Exercise goal: Only the pictures are to be left out; please reproduce everything else in the data exactly.
_____
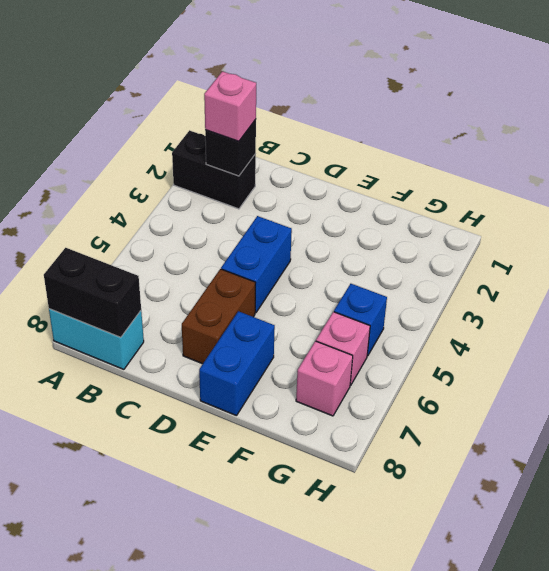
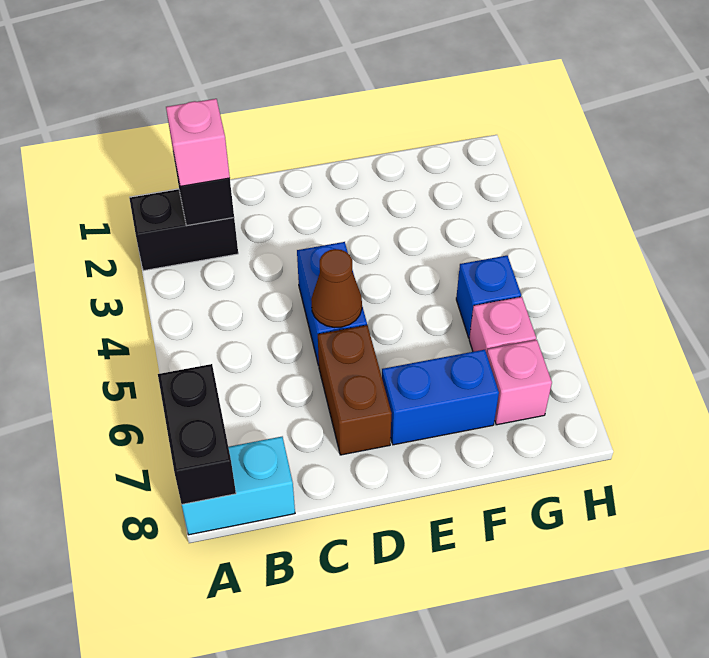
black brick A8:B8 level 2 -> black brick A7:A8 level 2
none -> brown cone D5 level 2
blue brick E7:E8 level 1 -> blue brick E7:F7 level 1

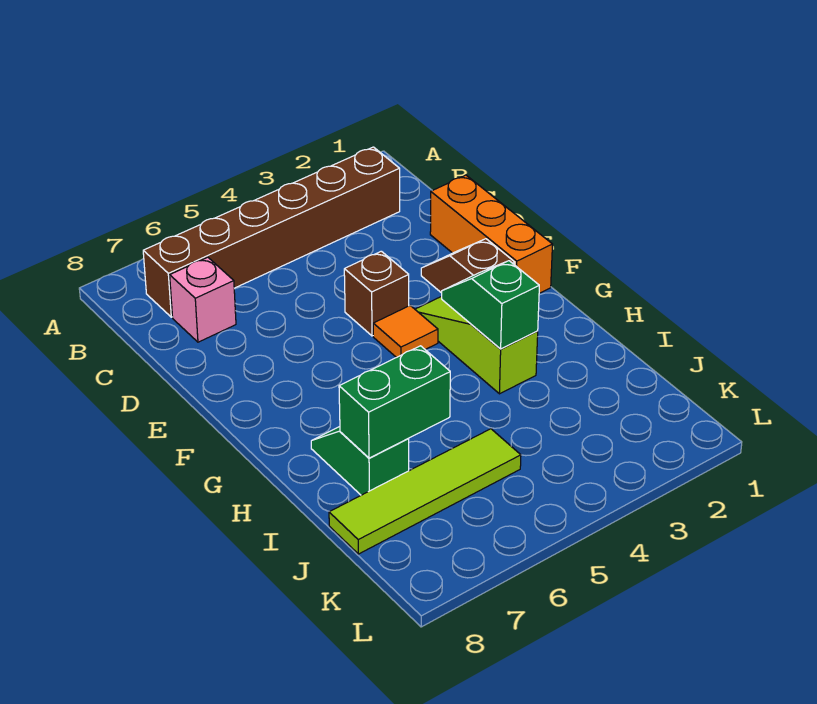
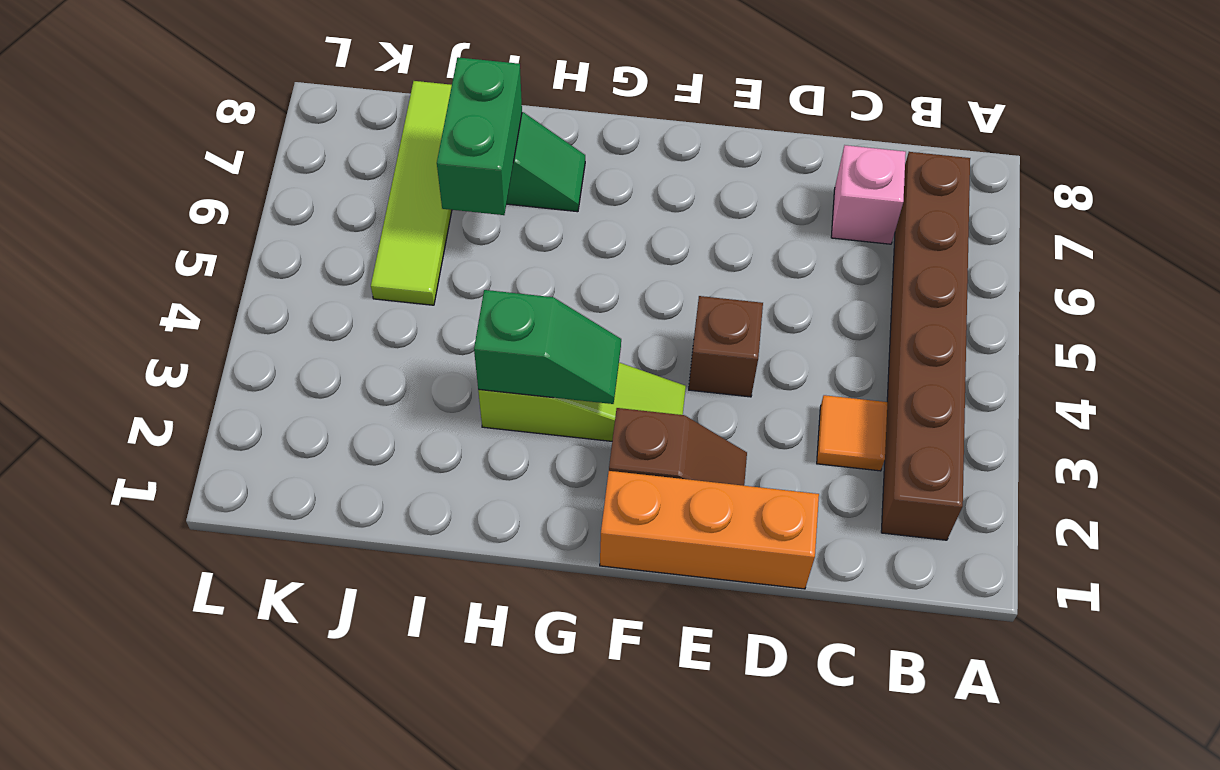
orange tile F4 level 1 -> orange tile C3 level 1

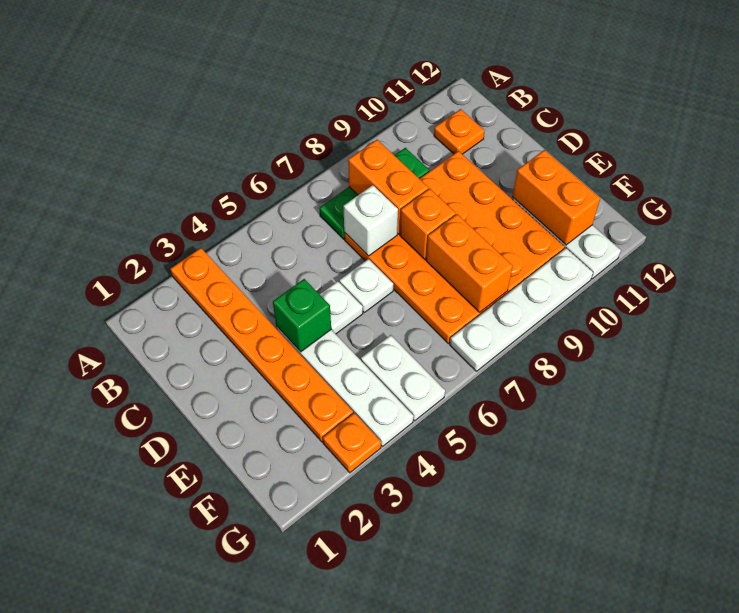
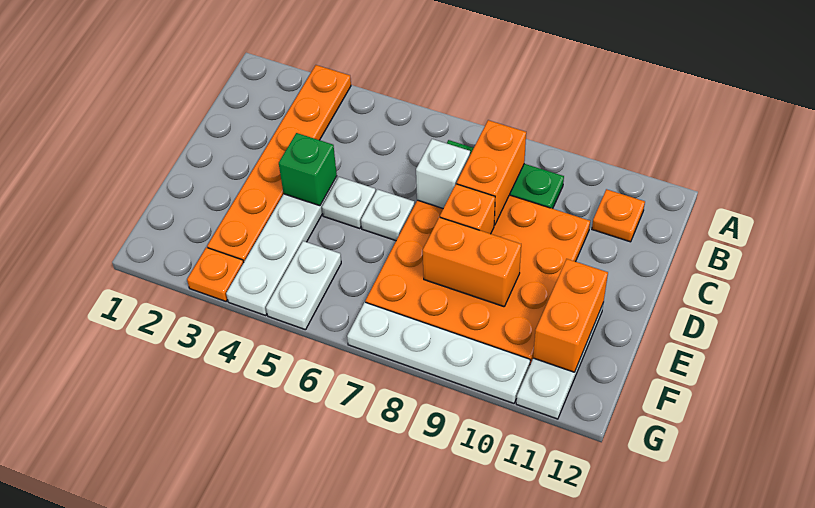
orange brick E8:F8 level 2 -> orange brick E8:E9 level 2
_____
Exercise response:
black brick A8:B8 level 2 -> black brick A7:A8 level 2
none -> brown cone D5 level 2
blue brick E7:E8 level 1 -> blue brick E7:F7 level 1

orange tile F4 level 1 -> orange tile C3 level 1

orange brick E8:F8 level 2 -> orange brick E8:E9 level 2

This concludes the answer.